## [WORK INSTRUCTIONS]
Copies of all lines containing the string "before" are needed from the data below.

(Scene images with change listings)
Segment Open
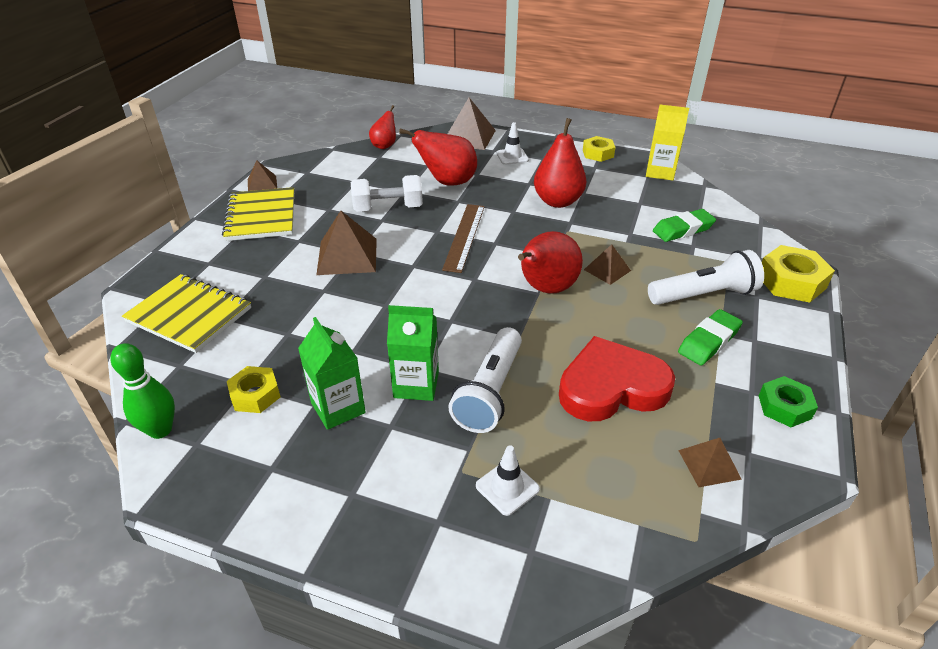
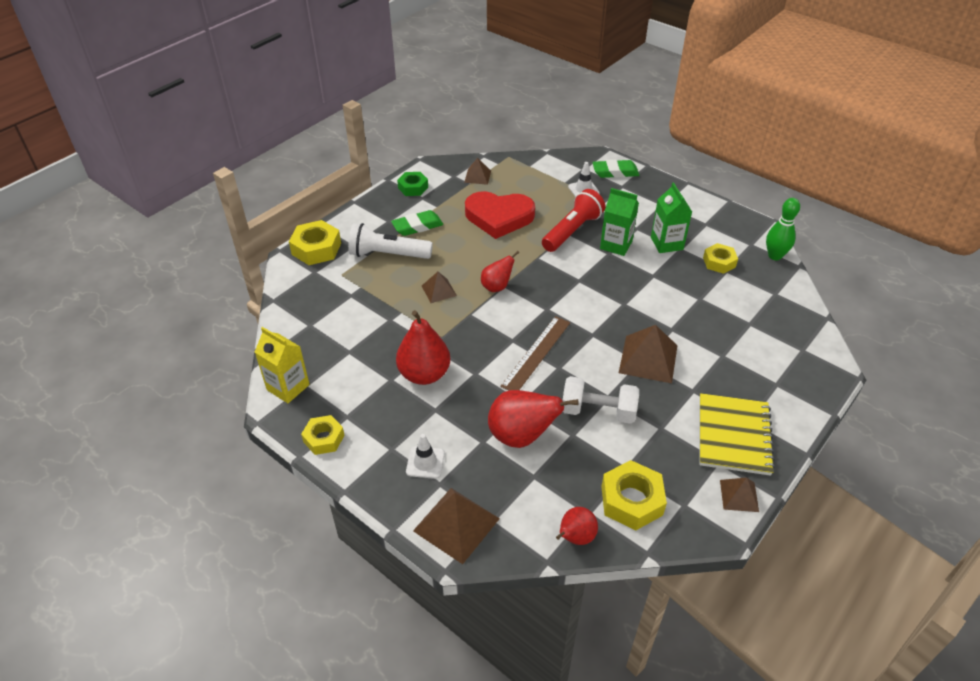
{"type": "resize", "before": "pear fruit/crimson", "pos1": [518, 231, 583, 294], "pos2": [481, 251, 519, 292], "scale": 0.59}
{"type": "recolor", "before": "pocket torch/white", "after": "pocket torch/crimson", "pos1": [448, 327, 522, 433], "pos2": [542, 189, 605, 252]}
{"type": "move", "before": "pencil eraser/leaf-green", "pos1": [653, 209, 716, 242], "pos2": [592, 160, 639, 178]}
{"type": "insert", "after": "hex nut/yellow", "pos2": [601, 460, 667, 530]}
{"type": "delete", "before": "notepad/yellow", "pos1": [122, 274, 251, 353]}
Segment Closed
## [REPLY TO THE TASK]
{"type": "resize", "before": "pear fruit/crimson", "pos1": [518, 231, 583, 294], "pos2": [481, 251, 519, 292], "scale": 0.59}
{"type": "recolor", "before": "pocket torch/white", "after": "pocket torch/crimson", "pos1": [448, 327, 522, 433], "pos2": [542, 189, 605, 252]}
{"type": "move", "before": "pencil eraser/leaf-green", "pos1": [653, 209, 716, 242], "pos2": [592, 160, 639, 178]}
{"type": "delete", "before": "notepad/yellow", "pos1": [122, 274, 251, 353]}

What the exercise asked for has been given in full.